=== Material provided ===

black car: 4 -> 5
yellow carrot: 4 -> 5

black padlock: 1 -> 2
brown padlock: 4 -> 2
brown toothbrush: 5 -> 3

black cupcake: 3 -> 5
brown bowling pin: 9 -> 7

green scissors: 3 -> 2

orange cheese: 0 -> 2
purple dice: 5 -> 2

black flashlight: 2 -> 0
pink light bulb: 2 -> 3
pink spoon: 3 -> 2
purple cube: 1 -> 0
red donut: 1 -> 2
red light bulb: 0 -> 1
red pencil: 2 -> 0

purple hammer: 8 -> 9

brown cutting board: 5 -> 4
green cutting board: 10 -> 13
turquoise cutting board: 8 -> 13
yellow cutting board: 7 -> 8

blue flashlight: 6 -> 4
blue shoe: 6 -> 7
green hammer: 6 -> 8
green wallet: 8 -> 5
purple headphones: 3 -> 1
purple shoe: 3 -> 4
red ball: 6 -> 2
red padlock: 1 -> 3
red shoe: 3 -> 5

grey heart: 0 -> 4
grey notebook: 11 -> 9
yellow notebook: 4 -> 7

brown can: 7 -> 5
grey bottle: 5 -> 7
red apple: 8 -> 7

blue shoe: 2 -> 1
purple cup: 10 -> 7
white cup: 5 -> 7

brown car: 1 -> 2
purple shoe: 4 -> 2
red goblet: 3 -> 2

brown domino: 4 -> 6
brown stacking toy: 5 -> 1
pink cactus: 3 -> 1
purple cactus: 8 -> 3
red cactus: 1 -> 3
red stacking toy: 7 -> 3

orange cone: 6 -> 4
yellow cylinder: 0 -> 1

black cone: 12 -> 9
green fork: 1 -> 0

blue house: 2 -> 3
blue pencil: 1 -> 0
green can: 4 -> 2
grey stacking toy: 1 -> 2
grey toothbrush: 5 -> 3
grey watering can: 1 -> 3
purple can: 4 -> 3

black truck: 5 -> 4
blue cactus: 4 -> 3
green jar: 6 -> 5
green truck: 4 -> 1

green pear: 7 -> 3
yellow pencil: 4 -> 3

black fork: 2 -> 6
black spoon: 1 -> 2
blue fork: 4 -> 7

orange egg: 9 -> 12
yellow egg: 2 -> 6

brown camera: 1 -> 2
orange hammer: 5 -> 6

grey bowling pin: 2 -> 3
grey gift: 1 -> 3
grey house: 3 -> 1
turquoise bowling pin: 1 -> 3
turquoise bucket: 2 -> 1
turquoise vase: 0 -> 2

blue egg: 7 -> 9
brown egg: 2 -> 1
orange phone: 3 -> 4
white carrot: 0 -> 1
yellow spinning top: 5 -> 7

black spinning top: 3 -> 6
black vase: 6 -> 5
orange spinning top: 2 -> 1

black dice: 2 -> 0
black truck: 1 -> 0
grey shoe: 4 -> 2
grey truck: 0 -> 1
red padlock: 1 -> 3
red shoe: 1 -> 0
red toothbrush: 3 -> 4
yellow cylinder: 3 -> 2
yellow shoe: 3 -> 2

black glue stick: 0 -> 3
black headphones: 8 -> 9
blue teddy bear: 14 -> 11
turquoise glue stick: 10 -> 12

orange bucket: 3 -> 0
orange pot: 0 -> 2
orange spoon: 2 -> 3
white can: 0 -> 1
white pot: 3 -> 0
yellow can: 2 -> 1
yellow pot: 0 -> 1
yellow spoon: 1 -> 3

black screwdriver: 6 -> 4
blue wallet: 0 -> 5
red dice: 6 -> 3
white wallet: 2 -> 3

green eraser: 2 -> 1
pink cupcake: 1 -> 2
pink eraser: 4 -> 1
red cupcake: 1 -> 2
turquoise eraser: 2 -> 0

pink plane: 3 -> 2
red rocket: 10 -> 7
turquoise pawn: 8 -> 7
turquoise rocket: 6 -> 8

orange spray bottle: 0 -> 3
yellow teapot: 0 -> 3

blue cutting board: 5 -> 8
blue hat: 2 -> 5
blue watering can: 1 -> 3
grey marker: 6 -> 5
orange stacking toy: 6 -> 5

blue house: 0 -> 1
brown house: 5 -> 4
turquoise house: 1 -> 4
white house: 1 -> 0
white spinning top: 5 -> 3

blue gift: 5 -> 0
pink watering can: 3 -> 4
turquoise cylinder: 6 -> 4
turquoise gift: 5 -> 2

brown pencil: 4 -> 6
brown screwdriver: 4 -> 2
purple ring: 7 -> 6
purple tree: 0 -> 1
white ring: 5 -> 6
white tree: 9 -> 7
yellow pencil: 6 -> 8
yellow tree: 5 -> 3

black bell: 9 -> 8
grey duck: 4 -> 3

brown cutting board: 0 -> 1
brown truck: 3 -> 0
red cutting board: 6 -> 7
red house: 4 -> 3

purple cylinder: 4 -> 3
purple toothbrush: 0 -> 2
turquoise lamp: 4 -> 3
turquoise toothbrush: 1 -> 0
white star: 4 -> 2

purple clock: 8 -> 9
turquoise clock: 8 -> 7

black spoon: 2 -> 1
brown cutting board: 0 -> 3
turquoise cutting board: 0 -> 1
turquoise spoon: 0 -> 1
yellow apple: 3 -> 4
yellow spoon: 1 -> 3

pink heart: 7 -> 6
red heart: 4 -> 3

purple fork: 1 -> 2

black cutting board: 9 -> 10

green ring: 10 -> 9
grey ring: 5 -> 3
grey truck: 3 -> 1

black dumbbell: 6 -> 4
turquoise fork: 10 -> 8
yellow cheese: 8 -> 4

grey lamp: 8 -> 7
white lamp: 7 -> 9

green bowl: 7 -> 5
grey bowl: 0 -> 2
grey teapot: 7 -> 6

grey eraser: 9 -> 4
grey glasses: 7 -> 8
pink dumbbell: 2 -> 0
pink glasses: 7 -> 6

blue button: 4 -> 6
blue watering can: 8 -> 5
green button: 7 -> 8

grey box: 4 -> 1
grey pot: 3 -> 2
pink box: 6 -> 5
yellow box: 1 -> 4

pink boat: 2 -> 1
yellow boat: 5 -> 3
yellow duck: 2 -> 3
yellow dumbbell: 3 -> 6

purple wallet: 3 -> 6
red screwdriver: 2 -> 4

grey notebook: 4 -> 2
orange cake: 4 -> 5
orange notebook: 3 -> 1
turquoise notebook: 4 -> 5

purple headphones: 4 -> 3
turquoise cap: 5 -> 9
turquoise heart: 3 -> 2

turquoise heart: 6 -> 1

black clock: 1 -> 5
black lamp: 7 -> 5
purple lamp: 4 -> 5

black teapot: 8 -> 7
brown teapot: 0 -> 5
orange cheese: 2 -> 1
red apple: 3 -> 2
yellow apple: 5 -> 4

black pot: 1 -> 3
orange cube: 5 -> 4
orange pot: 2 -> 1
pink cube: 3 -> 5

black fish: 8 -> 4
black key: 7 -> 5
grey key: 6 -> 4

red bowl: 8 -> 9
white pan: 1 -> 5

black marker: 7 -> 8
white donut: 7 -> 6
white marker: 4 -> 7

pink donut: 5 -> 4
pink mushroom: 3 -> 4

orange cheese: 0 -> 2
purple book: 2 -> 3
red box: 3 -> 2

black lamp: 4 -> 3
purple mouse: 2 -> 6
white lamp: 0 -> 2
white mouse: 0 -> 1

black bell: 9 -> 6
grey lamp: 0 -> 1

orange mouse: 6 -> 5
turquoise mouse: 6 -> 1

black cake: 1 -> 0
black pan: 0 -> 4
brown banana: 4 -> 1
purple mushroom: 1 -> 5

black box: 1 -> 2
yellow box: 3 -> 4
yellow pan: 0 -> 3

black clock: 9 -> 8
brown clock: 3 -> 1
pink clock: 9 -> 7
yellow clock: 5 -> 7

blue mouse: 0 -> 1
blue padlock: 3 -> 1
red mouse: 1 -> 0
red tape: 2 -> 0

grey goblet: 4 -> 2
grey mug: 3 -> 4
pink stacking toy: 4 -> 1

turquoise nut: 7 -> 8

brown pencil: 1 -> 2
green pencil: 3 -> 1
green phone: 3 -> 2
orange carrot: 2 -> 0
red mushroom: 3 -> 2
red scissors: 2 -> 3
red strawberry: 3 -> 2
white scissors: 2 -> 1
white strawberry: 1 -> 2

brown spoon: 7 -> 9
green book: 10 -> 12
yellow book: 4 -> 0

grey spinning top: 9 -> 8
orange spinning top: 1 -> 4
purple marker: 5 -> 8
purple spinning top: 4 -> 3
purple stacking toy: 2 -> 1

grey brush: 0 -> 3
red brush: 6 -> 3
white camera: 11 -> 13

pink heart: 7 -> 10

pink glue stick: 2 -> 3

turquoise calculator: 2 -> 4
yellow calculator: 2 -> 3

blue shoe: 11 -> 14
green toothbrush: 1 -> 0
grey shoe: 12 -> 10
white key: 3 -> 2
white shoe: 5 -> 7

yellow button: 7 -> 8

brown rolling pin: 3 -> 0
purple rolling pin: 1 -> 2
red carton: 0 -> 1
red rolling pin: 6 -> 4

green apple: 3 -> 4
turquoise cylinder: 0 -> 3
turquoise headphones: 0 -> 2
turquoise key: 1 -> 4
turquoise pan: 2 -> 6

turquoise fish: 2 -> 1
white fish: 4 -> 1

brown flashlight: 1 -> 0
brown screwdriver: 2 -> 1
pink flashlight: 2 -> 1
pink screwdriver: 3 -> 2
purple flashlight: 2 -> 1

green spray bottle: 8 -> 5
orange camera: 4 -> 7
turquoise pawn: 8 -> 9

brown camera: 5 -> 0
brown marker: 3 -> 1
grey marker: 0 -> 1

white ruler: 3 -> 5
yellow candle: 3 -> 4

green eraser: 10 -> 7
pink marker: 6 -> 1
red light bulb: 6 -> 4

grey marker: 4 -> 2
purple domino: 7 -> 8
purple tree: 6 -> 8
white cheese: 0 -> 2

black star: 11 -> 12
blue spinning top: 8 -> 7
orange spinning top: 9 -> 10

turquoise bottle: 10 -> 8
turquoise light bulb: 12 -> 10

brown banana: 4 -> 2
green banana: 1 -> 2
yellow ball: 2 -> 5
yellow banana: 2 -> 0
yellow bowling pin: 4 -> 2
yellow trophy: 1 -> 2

===

Activity | Show every line in the records above that contains the word "cheese".

Answer for the task |
orange cheese: 0 -> 2
yellow cheese: 8 -> 4
orange cheese: 2 -> 1
orange cheese: 0 -> 2
white cheese: 0 -> 2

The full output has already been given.